Print the full set of records below, character for character and picture-free.

Collection entries:
* * *

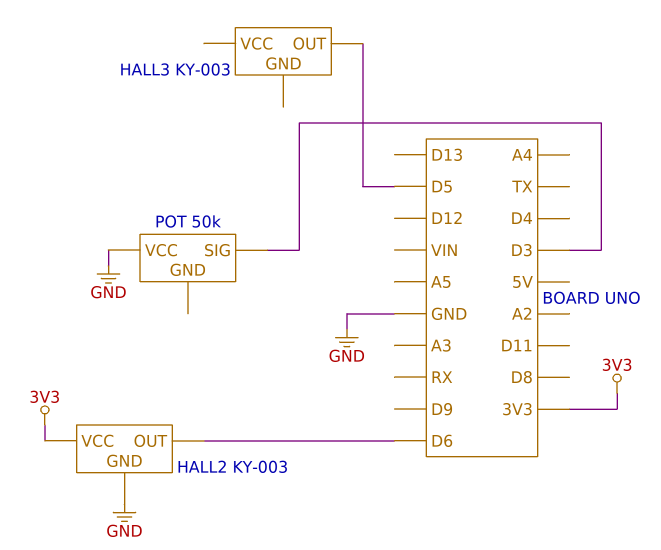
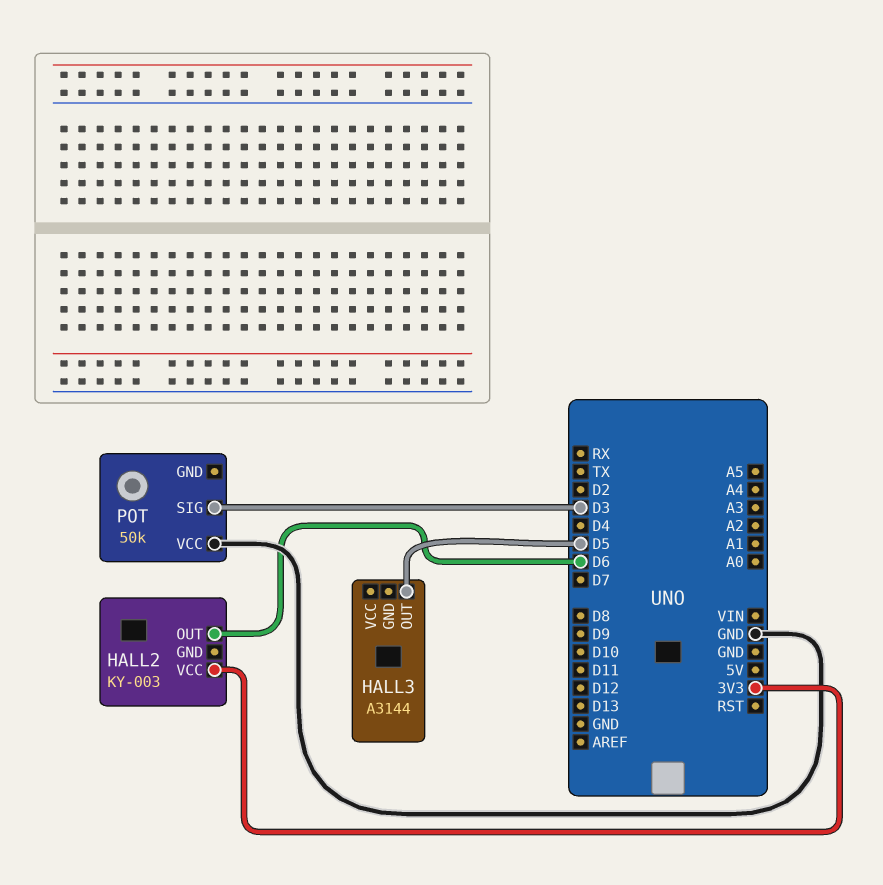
HALL2 pin GND: GND -> none
HALL3: KY-003 -> A3144

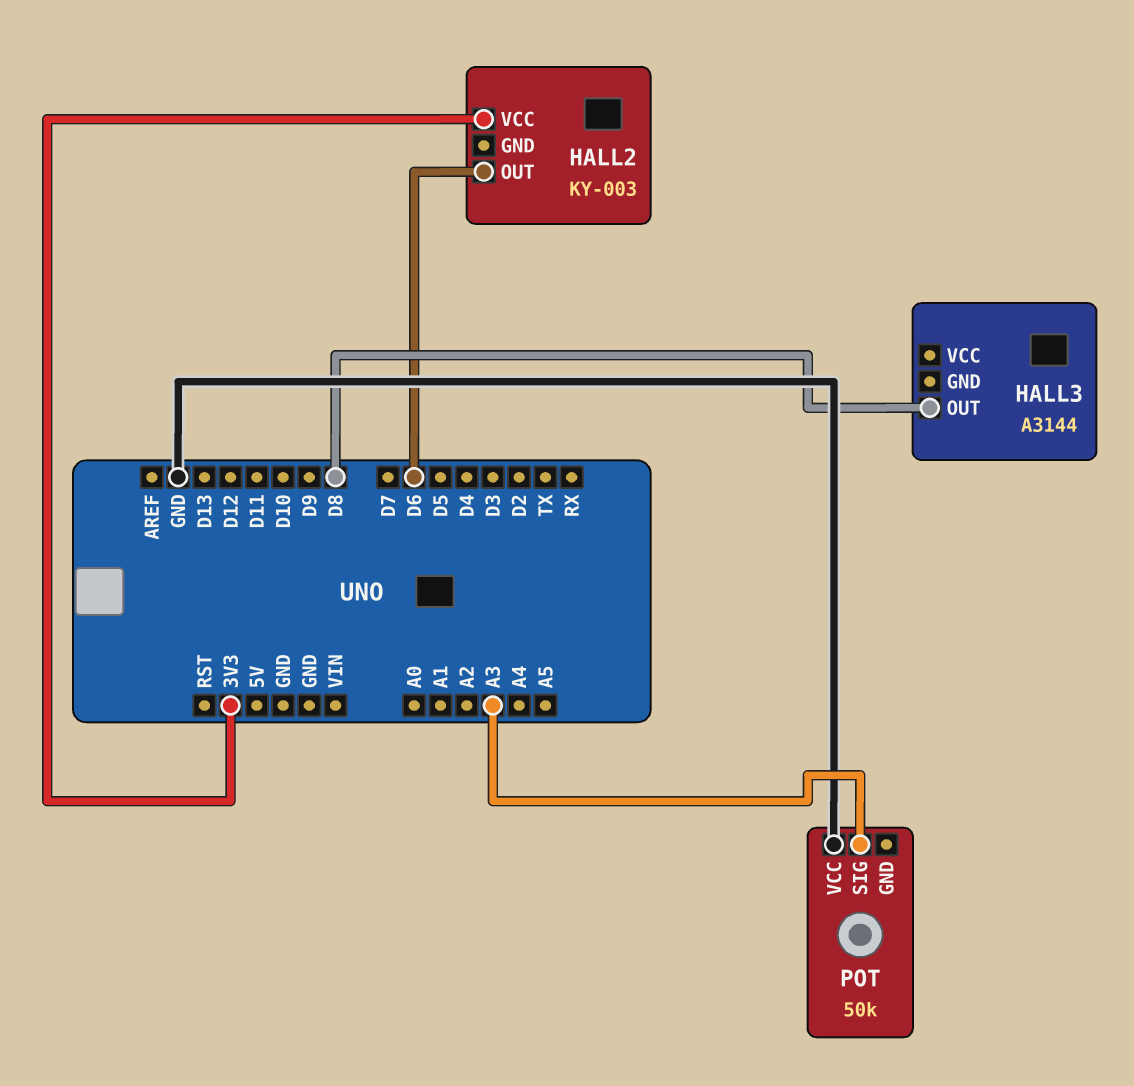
HALL3 pin OUT: D5 -> D8
POT pin SIG: D3 -> A3

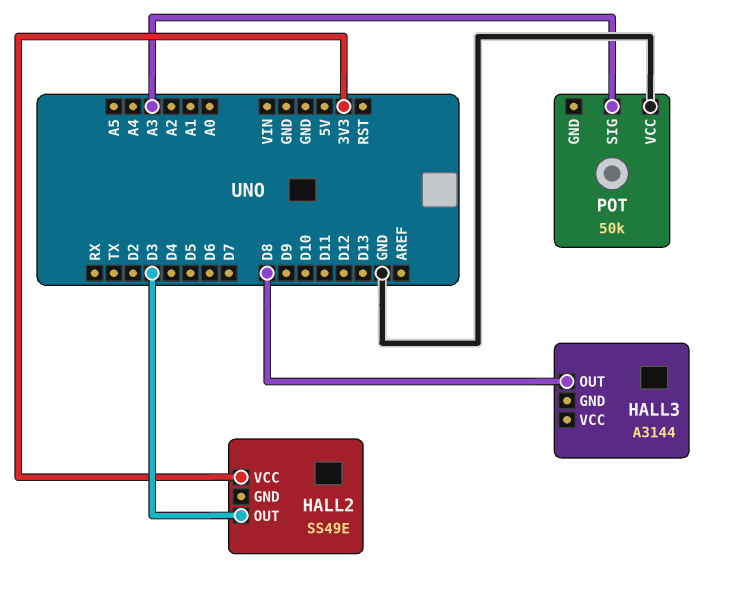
HALL2: KY-003 -> SS49E
HALL2 pin OUT: D6 -> D3

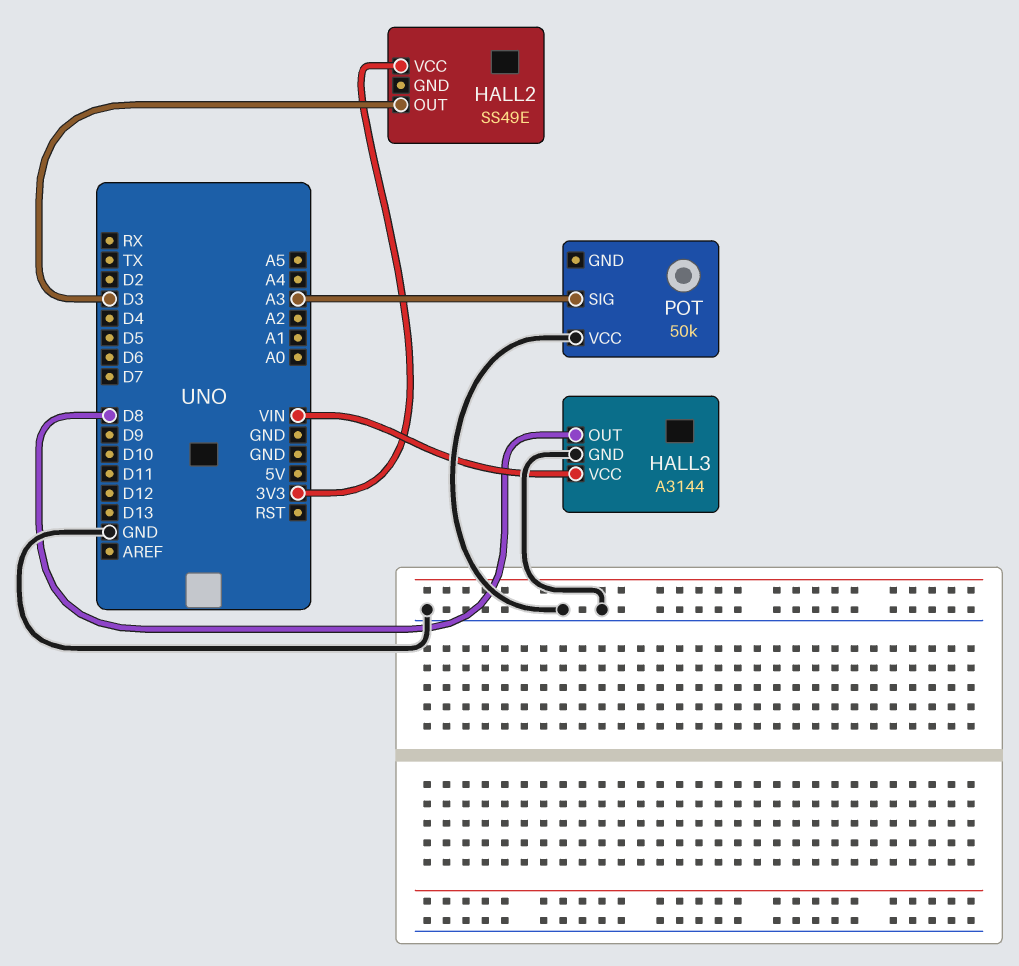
HALL3 pin GND: none -> GND
HALL3 pin VCC: none -> VIN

* * *

• RESPONSE BELOW:
HALL2 pin GND: GND -> none
HALL3: KY-003 -> A3144

HALL3 pin OUT: D5 -> D8
POT pin SIG: D3 -> A3

HALL2: KY-003 -> SS49E
HALL2 pin OUT: D6 -> D3

HALL3 pin GND: none -> GND
HALL3 pin VCC: none -> VIN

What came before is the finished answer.